━━━ Material for the task ━━━

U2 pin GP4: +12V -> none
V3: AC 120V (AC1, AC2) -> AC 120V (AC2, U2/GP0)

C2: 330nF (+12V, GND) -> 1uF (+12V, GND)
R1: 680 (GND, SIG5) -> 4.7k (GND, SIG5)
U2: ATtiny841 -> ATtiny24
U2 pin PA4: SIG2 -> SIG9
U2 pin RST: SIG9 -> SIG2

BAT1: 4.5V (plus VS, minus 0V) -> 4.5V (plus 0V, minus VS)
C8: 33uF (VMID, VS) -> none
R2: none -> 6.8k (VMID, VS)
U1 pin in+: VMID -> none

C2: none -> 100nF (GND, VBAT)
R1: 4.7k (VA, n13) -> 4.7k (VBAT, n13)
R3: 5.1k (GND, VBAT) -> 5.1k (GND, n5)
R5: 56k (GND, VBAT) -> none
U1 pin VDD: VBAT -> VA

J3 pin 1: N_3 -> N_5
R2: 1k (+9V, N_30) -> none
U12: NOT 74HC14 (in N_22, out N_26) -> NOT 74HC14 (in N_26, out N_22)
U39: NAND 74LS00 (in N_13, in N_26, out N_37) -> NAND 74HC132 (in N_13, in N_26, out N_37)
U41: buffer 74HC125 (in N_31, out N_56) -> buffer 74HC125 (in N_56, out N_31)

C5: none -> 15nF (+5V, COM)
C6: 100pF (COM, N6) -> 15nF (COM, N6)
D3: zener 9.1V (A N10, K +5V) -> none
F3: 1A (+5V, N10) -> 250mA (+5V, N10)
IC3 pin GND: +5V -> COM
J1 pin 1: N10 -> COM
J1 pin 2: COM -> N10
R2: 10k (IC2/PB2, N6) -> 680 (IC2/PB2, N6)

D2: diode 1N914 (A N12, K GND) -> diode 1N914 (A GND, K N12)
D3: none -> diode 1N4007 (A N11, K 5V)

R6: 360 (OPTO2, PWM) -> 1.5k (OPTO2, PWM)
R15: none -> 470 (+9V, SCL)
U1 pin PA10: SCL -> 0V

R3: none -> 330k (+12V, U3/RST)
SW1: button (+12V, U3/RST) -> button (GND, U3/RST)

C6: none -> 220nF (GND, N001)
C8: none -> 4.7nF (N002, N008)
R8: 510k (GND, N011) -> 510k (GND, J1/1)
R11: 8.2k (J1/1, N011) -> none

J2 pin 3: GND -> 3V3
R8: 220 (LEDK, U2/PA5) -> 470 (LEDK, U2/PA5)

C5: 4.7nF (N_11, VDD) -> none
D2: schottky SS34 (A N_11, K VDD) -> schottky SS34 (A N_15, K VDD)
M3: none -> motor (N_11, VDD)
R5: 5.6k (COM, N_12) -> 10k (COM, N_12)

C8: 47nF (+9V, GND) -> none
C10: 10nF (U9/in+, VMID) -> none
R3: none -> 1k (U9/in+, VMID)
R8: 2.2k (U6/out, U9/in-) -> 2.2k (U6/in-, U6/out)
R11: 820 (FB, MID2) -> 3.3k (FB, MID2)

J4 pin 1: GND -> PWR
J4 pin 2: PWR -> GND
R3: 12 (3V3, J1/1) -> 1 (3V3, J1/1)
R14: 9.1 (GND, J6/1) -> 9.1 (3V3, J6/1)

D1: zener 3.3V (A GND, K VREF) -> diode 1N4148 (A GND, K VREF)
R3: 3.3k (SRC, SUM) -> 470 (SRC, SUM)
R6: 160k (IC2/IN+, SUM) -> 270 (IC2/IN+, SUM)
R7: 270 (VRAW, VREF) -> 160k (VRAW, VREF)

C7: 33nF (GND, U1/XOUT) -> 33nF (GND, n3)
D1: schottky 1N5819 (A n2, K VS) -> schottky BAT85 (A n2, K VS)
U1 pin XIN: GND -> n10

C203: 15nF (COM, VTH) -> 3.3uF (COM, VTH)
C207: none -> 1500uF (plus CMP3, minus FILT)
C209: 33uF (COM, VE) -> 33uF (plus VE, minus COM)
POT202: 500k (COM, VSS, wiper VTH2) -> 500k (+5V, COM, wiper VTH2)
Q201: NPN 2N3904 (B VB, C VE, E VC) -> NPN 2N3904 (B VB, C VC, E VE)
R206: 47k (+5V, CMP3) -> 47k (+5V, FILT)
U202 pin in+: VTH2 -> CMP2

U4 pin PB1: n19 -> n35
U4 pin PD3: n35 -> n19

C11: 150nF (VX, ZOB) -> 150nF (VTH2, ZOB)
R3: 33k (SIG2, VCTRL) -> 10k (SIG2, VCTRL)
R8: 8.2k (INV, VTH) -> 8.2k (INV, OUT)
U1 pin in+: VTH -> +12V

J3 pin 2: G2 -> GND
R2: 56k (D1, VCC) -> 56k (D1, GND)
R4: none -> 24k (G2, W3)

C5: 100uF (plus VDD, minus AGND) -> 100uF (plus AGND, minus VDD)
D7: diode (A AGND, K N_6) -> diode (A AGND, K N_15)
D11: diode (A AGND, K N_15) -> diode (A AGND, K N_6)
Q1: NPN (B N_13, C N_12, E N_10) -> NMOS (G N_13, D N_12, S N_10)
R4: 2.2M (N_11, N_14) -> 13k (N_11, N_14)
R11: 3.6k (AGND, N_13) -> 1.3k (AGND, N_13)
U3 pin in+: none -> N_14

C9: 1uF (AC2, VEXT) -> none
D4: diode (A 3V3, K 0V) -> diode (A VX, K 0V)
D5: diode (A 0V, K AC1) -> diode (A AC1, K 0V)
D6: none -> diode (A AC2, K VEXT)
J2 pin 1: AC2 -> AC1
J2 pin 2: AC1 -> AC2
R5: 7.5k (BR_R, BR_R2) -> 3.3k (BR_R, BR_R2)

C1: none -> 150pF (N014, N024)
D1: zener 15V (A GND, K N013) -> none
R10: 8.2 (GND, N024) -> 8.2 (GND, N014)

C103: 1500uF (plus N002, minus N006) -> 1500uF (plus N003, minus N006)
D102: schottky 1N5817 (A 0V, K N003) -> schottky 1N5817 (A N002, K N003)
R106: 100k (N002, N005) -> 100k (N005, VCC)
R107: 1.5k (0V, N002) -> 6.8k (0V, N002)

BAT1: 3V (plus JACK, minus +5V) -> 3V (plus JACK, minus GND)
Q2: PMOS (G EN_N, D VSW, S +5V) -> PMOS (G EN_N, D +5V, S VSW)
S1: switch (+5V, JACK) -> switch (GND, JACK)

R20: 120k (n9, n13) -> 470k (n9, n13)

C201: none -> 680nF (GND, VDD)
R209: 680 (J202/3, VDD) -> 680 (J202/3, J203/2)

━━━

- **Try it**
Would you retype the lines above from the one with "R2: 56k (D1, VCC) -> 56k (D1, GND)" down to the one with "R10: 8.2 (GND, N024) -> 8.2 (GND, N014)", word for word, both ends included and no other lines?

- **Your response**
R2: 56k (D1, VCC) -> 56k (D1, GND)
R4: none -> 24k (G2, W3)

C5: 100uF (plus VDD, minus AGND) -> 100uF (plus AGND, minus VDD)
D7: diode (A AGND, K N_6) -> diode (A AGND, K N_15)
D11: diode (A AGND, K N_15) -> diode (A AGND, K N_6)
Q1: NPN (B N_13, C N_12, E N_10) -> NMOS (G N_13, D N_12, S N_10)
R4: 2.2M (N_11, N_14) -> 13k (N_11, N_14)
R11: 3.6k (AGND, N_13) -> 1.3k (AGND, N_13)
U3 pin in+: none -> N_14

C9: 1uF (AC2, VEXT) -> none
D4: diode (A 3V3, K 0V) -> diode (A VX, K 0V)
D5: diode (A 0V, K AC1) -> diode (A AC1, K 0V)
D6: none -> diode (A AC2, K VEXT)
J2 pin 1: AC2 -> AC1
J2 pin 2: AC1 -> AC2
R5: 7.5k (BR_R, BR_R2) -> 3.3k (BR_R, BR_R2)

C1: none -> 150pF (N014, N024)
D1: zener 15V (A GND, K N013) -> none
R10: 8.2 (GND, N024) -> 8.2 (GND, N014)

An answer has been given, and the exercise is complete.